• TASK STATEMENT: Go through the records and filter out every line lacking the word "black"; copy the lines that remain.

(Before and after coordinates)
^^^^
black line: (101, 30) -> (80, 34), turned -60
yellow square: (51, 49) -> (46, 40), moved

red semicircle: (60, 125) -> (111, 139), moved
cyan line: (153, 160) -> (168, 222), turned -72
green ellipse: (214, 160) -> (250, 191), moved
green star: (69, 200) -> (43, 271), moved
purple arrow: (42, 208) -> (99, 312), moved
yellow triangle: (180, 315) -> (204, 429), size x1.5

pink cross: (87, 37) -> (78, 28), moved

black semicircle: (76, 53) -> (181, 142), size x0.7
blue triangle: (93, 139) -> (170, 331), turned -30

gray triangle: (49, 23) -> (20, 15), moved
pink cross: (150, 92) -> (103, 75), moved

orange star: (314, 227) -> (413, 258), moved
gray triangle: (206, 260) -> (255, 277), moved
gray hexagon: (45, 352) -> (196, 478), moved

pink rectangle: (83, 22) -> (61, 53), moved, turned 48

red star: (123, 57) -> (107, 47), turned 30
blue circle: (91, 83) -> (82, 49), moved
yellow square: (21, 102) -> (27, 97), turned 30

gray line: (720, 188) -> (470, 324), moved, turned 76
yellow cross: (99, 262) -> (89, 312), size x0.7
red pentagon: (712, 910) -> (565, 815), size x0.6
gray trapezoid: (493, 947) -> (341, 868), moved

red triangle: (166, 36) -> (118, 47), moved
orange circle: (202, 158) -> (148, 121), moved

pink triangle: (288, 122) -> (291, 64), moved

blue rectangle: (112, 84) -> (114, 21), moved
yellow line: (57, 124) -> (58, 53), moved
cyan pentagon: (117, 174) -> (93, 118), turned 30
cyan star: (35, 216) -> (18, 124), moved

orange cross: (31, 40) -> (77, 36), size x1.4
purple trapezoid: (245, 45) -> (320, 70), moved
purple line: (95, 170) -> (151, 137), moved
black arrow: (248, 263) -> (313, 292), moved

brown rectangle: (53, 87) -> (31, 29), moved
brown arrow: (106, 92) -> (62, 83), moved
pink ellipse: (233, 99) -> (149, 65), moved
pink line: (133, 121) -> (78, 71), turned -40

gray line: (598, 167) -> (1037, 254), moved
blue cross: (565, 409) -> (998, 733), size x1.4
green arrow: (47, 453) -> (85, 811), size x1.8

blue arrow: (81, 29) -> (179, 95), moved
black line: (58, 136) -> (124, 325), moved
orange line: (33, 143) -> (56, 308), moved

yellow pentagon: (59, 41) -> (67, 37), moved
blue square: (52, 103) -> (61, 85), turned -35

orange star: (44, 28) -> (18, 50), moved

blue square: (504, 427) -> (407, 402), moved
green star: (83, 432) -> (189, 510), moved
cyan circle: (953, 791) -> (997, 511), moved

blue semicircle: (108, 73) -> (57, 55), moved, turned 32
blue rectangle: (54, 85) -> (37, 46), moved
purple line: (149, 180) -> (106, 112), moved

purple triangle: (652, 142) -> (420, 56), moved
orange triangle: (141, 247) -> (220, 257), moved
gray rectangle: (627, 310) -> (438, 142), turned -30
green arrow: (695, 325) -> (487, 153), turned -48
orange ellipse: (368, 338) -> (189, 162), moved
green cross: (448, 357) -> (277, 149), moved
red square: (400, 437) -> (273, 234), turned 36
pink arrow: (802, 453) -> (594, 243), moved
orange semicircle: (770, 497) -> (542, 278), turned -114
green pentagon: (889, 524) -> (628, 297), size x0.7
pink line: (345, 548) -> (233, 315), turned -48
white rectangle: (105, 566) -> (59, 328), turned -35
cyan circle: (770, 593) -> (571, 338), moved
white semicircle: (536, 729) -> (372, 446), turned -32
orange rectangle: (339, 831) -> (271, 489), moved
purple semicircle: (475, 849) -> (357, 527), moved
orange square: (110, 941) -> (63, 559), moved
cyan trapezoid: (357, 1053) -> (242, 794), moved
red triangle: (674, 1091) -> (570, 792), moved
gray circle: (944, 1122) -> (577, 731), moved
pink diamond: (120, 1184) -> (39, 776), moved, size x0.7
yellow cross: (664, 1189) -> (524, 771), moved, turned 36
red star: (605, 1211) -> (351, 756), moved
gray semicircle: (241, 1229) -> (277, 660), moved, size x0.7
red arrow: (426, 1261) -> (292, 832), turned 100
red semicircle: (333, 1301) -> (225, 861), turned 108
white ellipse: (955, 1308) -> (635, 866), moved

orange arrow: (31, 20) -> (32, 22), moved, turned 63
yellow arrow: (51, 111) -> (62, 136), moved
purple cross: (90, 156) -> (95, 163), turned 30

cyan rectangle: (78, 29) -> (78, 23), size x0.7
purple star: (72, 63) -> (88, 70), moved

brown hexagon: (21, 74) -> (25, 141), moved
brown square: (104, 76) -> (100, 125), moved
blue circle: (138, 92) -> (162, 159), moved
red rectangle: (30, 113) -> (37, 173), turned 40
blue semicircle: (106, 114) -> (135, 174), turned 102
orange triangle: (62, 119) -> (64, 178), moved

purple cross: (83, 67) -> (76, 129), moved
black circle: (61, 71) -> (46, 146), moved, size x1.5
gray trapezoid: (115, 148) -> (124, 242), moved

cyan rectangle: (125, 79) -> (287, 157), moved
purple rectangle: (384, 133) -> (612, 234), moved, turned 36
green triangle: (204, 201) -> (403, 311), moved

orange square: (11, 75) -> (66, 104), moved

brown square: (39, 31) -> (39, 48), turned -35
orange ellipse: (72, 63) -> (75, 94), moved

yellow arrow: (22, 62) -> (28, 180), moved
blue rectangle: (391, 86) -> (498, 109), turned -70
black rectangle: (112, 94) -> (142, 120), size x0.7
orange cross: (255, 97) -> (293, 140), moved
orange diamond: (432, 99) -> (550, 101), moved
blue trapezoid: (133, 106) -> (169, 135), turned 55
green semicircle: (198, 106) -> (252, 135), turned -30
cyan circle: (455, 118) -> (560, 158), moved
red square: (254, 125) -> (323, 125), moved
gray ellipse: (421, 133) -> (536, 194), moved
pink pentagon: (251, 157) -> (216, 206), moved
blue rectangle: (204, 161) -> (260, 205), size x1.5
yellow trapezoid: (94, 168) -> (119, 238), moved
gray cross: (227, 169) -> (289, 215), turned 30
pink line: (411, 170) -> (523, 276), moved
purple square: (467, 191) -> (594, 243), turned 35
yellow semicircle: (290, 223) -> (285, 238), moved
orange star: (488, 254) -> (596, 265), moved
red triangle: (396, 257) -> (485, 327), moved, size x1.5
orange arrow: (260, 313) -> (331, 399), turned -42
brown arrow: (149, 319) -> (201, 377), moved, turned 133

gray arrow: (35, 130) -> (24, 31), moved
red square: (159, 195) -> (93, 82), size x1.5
^^^^
• YOUR SOLUTION:
black line: (101, 30) -> (80, 34), turned -60
black semicircle: (76, 53) -> (181, 142), size x0.7
black arrow: (248, 263) -> (313, 292), moved
black line: (58, 136) -> (124, 325), moved
black circle: (61, 71) -> (46, 146), moved, size x1.5
black rectangle: (112, 94) -> (142, 120), size x0.7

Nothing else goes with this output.